# The problem
Report every line from the following entries that contains the string "brown".
● ● ● ● ●
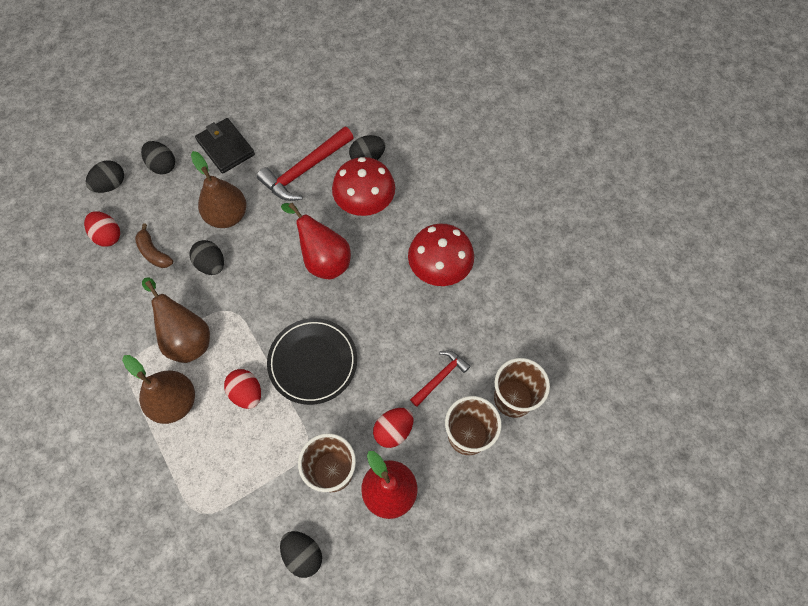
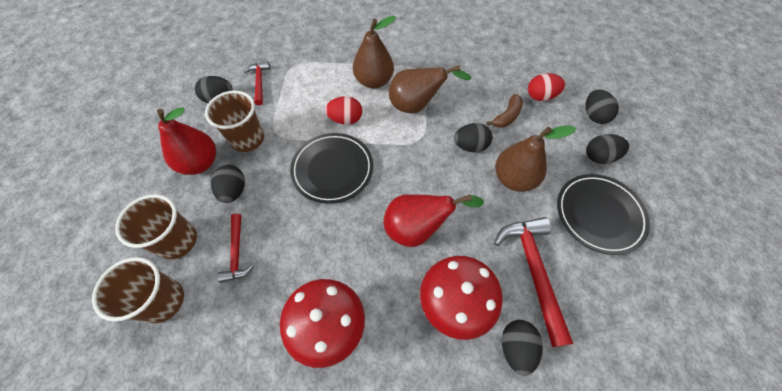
camera: 125 degrees right, 5 degrees down
(154, 252) = (506, 116): brown banana -> brown banana turned 135 degrees clockwise
(226, 147) = (599, 215): black wallet -> black plate
(251, 529) = (259, 82): none -> red hammer
(393, 430) = (234, 191): red egg -> black egg

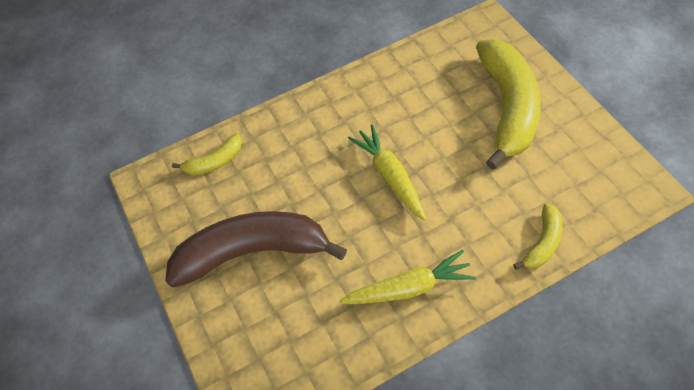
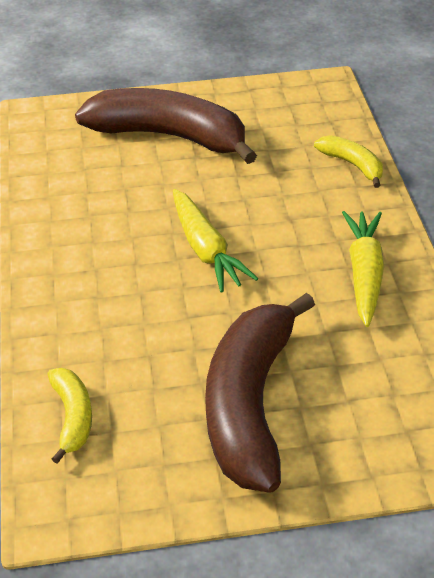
camera: 75 degrees left, 15 degrees down
(390, 176) = (206, 250): yellow carrot -> yellow carrot turned 105 degrees counterclockwise
(507, 108) = (170, 136): yellow banana -> brown banana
● ● ● ● ●
# Response box
(154, 252) = (506, 116): brown banana -> brown banana turned 135 degrees clockwise
(507, 108) = (170, 136): yellow banana -> brown banana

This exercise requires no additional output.